>> START

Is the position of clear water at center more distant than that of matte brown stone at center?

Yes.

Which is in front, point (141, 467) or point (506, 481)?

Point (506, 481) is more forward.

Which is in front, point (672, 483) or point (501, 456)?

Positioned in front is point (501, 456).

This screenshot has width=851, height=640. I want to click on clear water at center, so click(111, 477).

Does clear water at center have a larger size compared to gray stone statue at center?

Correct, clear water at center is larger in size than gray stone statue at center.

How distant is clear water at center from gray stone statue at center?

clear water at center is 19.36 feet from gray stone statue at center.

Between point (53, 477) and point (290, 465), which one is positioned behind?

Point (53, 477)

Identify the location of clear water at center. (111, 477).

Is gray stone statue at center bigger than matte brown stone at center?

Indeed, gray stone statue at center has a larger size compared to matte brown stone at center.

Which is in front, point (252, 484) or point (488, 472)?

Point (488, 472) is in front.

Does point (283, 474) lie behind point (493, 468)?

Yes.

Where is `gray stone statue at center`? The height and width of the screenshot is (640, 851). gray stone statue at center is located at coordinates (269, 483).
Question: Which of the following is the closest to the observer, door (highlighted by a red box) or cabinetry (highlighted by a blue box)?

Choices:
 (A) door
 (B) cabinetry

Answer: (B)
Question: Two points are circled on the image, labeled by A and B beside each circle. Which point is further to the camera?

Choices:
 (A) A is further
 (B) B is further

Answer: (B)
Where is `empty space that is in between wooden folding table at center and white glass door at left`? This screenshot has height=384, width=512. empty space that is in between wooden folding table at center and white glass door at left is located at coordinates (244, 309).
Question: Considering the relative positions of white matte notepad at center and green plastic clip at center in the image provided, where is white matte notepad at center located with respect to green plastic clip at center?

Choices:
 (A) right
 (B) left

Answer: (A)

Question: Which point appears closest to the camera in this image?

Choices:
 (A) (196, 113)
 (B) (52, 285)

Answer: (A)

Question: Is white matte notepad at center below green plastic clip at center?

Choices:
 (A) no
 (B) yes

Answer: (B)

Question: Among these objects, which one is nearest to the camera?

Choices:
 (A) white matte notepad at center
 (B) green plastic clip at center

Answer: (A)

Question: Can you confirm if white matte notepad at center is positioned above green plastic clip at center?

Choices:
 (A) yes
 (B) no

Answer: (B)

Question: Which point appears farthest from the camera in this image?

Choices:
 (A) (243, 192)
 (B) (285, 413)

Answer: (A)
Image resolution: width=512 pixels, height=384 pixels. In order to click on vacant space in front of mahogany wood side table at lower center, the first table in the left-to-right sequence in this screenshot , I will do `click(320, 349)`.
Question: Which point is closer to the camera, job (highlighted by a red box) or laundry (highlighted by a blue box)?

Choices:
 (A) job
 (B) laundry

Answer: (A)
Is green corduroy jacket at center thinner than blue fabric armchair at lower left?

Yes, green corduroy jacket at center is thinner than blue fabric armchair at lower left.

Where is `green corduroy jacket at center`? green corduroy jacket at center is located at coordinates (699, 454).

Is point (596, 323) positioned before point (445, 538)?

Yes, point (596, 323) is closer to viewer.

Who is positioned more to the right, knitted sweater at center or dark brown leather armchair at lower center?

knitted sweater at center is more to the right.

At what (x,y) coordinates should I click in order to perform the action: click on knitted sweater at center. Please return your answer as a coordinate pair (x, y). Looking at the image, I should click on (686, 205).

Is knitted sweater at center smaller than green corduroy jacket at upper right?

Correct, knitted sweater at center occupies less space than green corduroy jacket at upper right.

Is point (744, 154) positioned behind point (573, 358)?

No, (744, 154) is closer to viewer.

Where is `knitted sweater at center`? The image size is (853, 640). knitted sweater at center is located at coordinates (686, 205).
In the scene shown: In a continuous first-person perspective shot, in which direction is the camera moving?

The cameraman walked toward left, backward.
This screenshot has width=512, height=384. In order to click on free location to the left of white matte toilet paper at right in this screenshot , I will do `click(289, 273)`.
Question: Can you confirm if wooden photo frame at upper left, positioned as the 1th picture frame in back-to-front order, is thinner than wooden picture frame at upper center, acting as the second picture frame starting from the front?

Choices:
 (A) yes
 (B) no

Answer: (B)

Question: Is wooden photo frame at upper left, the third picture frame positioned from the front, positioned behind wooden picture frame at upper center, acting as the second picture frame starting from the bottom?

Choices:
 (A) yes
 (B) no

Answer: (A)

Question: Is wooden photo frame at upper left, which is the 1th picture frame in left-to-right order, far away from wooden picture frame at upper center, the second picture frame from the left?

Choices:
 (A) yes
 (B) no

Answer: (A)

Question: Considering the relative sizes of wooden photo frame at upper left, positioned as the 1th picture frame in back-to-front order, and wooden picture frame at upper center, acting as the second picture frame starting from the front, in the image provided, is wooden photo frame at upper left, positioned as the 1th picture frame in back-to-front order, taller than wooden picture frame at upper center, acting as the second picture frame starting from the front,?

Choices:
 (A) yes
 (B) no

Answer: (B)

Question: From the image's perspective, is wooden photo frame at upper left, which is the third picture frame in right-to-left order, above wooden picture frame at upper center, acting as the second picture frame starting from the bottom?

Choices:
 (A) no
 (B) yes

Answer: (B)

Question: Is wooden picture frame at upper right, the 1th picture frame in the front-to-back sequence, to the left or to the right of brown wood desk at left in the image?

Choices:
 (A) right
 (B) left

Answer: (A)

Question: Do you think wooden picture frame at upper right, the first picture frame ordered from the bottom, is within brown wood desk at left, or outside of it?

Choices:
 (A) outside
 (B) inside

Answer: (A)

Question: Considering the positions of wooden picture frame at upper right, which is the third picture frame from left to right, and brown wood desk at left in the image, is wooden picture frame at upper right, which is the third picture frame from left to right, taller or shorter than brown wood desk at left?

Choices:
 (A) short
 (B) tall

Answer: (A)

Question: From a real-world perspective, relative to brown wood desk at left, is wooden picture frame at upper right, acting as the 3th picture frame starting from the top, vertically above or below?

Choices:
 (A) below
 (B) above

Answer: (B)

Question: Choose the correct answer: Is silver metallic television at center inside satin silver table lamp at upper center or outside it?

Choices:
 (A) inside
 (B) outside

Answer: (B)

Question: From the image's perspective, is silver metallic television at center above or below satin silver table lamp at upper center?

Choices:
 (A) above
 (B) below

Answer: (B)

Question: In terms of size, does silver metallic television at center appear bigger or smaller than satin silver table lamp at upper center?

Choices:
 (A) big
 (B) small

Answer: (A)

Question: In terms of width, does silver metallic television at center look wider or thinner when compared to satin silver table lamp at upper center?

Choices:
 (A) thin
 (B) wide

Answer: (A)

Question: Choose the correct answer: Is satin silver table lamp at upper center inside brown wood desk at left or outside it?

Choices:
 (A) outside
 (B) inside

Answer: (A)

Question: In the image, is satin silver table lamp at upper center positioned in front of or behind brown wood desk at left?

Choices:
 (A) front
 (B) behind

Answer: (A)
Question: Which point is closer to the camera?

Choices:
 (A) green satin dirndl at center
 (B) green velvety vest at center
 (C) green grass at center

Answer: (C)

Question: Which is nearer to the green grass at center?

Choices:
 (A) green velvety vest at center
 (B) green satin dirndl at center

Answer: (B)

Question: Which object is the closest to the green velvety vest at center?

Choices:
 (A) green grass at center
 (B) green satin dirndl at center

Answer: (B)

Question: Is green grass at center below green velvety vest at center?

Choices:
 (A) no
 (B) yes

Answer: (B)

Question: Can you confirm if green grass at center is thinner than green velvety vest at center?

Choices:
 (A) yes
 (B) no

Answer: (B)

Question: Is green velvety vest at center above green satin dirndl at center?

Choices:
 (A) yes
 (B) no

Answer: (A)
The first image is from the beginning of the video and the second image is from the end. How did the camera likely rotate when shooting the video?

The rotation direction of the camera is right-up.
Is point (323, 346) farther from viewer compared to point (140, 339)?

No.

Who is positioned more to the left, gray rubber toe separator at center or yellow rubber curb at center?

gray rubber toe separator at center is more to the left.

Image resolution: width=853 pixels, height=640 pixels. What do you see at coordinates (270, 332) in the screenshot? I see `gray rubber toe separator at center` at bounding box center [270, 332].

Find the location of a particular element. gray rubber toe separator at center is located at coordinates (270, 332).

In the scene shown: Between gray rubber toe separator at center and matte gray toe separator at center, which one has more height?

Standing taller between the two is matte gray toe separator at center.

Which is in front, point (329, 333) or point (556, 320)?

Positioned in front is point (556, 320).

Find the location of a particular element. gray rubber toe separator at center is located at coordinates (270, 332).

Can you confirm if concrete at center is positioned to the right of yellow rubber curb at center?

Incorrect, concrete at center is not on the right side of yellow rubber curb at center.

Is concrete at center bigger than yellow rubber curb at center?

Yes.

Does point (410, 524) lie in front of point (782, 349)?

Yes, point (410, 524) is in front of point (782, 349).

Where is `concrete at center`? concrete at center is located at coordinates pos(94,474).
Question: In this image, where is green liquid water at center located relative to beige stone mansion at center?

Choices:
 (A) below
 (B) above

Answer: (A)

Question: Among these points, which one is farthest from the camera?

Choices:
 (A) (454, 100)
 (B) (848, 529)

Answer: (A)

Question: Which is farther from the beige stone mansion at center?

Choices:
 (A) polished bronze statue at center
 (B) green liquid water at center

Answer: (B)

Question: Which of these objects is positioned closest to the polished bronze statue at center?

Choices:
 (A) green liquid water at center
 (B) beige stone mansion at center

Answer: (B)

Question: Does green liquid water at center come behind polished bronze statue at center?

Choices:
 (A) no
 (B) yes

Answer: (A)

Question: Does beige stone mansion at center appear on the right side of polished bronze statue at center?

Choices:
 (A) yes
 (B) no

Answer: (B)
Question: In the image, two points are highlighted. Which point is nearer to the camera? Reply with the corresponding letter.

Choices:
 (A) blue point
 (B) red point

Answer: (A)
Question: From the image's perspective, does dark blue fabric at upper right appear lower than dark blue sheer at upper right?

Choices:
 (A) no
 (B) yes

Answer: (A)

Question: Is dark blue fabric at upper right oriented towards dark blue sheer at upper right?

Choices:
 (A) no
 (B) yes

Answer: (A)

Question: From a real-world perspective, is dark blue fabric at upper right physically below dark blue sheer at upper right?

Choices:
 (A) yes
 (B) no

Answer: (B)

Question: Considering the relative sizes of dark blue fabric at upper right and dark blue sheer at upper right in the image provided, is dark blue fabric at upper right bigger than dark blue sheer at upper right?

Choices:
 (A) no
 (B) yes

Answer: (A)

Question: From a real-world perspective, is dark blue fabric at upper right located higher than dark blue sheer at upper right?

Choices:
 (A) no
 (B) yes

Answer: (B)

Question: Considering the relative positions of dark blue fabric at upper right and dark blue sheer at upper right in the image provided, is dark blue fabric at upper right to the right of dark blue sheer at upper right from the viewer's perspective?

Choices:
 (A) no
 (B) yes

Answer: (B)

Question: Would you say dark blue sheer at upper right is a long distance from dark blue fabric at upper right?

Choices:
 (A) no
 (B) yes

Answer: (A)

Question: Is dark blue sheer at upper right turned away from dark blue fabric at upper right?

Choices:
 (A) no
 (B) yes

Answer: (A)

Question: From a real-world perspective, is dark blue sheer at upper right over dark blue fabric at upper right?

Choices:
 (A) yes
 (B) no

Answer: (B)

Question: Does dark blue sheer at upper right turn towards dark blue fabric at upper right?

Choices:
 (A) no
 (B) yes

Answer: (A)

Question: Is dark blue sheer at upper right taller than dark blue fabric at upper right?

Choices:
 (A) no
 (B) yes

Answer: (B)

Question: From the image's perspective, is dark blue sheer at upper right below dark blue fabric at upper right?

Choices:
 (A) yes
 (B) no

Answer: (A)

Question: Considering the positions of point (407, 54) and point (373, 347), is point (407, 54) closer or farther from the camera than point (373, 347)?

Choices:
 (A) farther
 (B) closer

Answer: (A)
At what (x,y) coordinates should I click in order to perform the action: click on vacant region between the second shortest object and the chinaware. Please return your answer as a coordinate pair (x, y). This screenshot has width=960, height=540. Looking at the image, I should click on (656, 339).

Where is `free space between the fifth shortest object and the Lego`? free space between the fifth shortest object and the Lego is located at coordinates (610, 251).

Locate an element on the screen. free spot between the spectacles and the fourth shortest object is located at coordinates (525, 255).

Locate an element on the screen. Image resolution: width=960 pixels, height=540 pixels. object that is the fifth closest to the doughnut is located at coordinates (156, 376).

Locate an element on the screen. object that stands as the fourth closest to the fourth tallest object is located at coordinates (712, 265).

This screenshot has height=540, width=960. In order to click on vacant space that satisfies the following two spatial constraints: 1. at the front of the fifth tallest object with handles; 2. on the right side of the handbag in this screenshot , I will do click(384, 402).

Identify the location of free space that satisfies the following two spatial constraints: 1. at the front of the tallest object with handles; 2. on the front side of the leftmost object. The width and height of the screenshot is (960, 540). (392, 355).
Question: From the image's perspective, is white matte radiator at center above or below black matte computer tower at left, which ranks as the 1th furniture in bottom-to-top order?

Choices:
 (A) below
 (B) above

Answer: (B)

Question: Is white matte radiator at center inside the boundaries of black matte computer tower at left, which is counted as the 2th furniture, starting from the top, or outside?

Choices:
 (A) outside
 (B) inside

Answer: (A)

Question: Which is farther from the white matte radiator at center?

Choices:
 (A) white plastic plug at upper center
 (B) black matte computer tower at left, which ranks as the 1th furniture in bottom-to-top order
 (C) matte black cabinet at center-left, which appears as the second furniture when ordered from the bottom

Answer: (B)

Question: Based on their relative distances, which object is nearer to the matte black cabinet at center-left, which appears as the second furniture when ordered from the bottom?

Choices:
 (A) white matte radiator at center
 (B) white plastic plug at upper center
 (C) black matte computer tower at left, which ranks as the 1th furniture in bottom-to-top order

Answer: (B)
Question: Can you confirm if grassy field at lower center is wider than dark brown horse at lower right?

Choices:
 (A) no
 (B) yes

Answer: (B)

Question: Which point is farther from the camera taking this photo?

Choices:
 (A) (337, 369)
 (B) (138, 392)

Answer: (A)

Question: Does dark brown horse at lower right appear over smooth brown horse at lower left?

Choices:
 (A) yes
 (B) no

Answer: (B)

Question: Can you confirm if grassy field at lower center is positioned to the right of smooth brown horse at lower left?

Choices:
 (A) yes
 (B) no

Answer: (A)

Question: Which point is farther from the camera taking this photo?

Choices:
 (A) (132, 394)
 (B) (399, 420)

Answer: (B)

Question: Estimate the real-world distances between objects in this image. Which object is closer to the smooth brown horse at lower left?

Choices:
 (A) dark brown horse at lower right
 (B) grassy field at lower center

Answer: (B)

>> END

◆ WORK TO COMPLETE
Reproduce the lines beginning with the one that contains "Question: Estimate the" and continuing to the end of the items.

◆ RESULT OF THE EXERCISE
Question: Estimate the real-world distances between objects in this image. Which object is closer to the smooth brown horse at lower left?

Choices:
 (A) dark brown horse at lower right
 (B) grassy field at lower center

Answer: (B)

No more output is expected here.